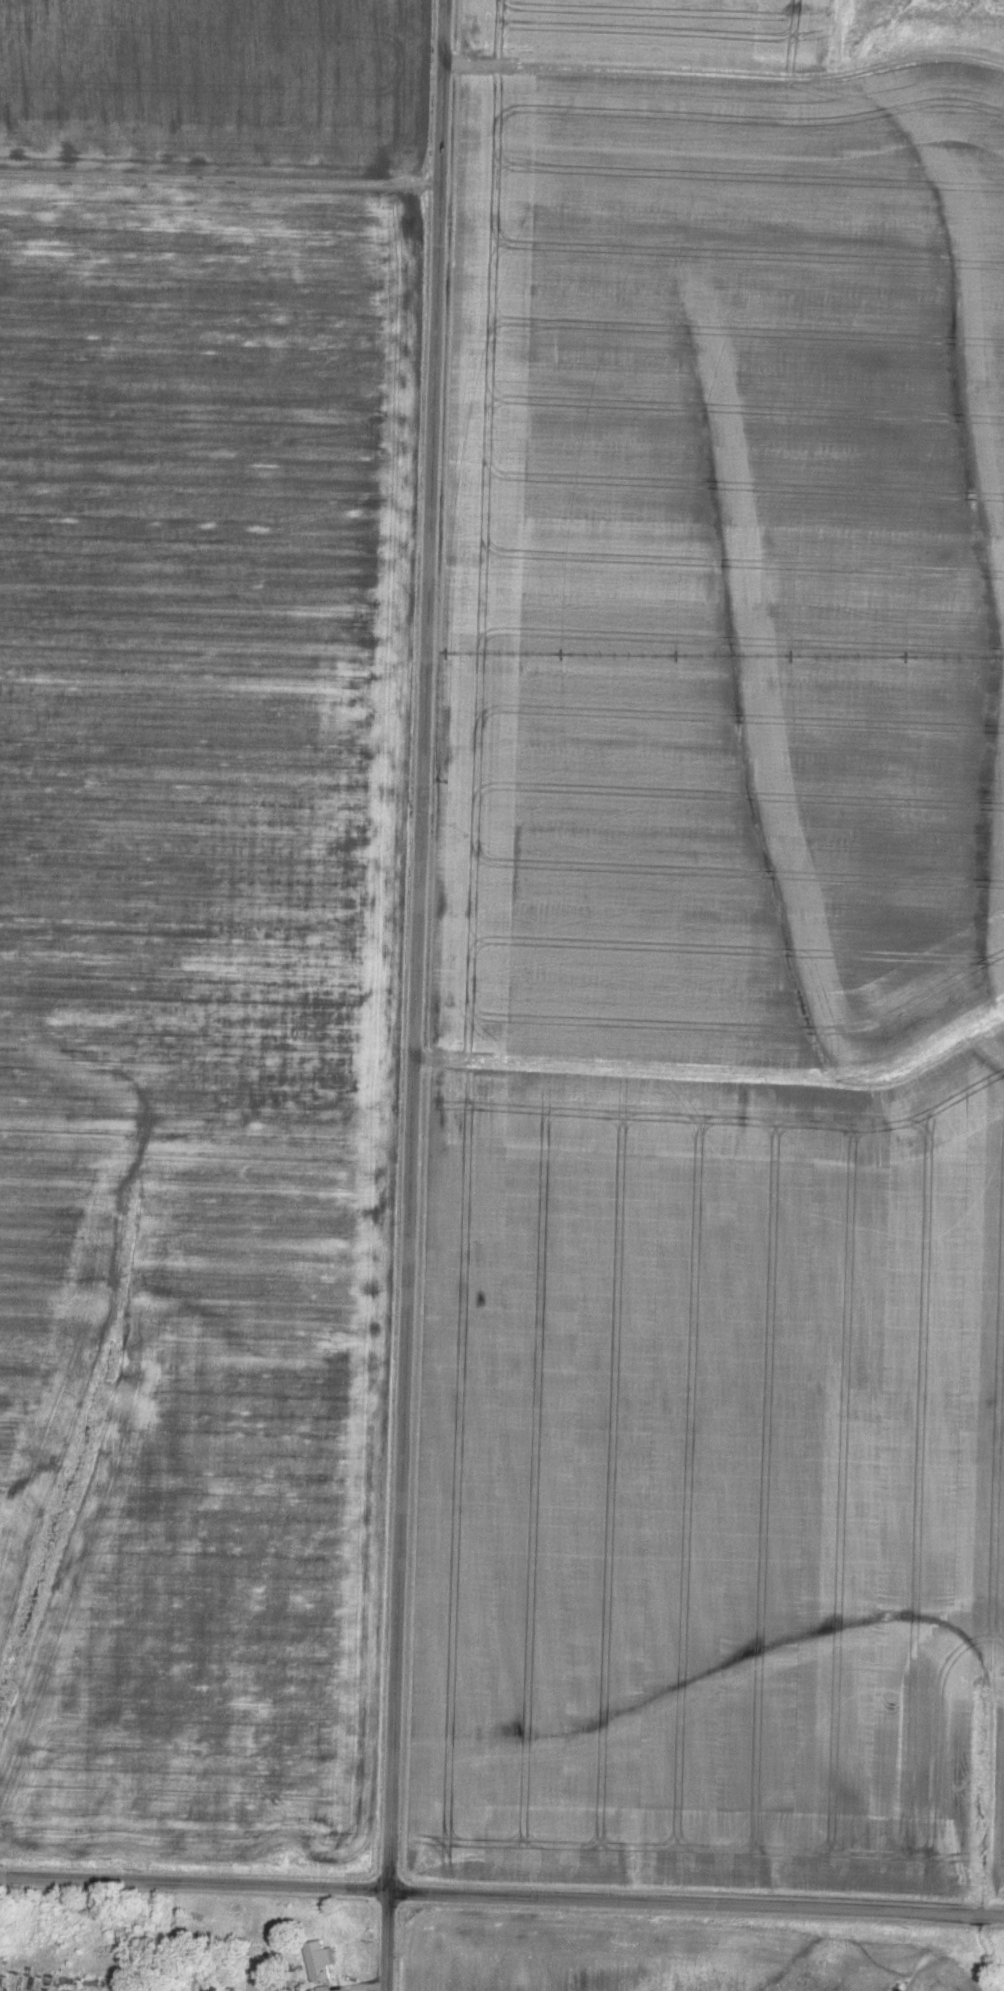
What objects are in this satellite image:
road: (723, 75)
road: (414, 995)
road: (502, 1892)
road: (351, 1988)

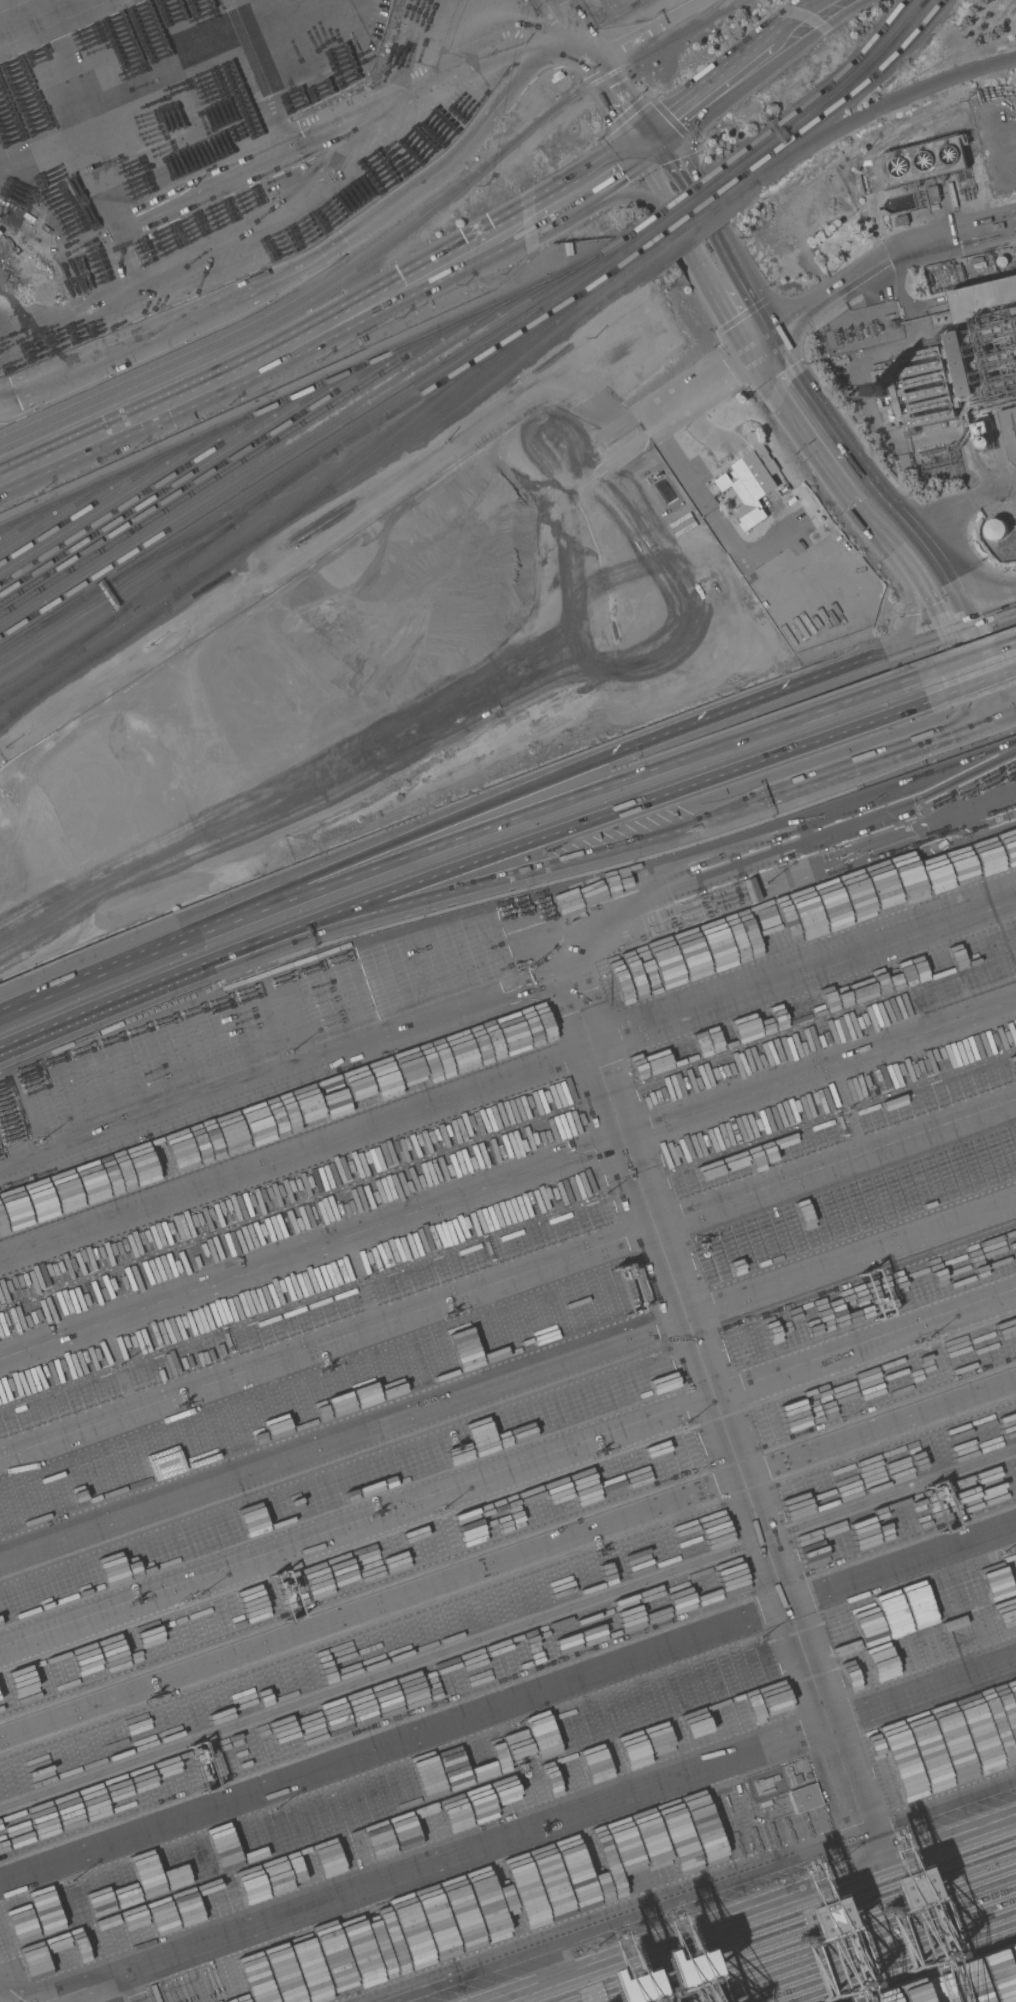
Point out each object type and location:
road: (566, 28)
road: (649, 29)
railway: (680, 32)
road: (740, 74)
railway: (899, 98)
railway: (817, 99)
railway: (828, 103)
railway: (840, 106)
traffic signals: (645, 149)
building: (925, 161)
railway: (772, 170)
building: (933, 194)
railway: (739, 195)
railway: (739, 197)
railway: (680, 200)
railway: (686, 210)
railway: (690, 217)
railway: (694, 223)
railway: (696, 229)
road: (923, 237)
railway: (388, 248)
railway: (640, 255)
road: (311, 258)
building: (18, 261)
railway: (576, 269)
road: (718, 269)
railway: (609, 276)
railway: (591, 278)
building: (984, 300)
road: (801, 313)
railway: (264, 318)
power substation: (861, 327)
road: (330, 331)
traffic signals: (762, 342)
railway: (486, 355)
railway: (470, 360)
building: (963, 363)
road: (706, 381)
building: (1015, 383)
chimney: (881, 393)
railway: (275, 405)
railway: (416, 418)
building: (979, 428)
railway: (326, 430)
building: (1009, 431)
railway: (367, 432)
building: (983, 443)
railway: (274, 452)
railway: (246, 459)
railway: (218, 467)
railway: (189, 476)
railway: (162, 481)
building: (751, 482)
railway: (260, 487)
railway: (341, 487)
railway: (135, 489)
railway: (272, 492)
railway: (106, 496)
road: (997, 496)
railway: (77, 504)
road: (705, 506)
railway: (49, 512)
road: (862, 514)
railway: (22, 521)
road: (951, 523)
building: (996, 529)
storage tank: (996, 529)
road: (921, 541)
railway: (181, 545)
railway: (160, 582)
road: (919, 588)
railway: (114, 592)
railway: (113, 604)
railway: (165, 608)
railway: (170, 611)
road: (985, 615)
railway: (41, 623)
traffic signals: (955, 627)
road: (878, 644)
road: (966, 658)
railway: (62, 659)
road: (972, 673)
railway: (52, 686)
road: (970, 686)
road: (778, 692)
railway: (36, 698)
road: (1003, 715)
traffic signals: (990, 720)
road: (1006, 751)
road: (871, 764)
road: (574, 799)
road: (580, 823)
road: (417, 842)
road: (779, 843)
road: (800, 871)
road: (495, 881)
road: (116, 972)
road: (119, 1004)
road: (507, 1072)
road: (507, 1177)
road: (508, 1283)
road: (508, 1387)
road: (718, 1401)
road: (507, 1475)
road: (508, 1554)
road: (920, 1697)
road: (508, 1704)
building: (804, 1798)
road: (730, 1900)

···

Note how many lines of the material contain the string "traffic". Then report that number by itself.

4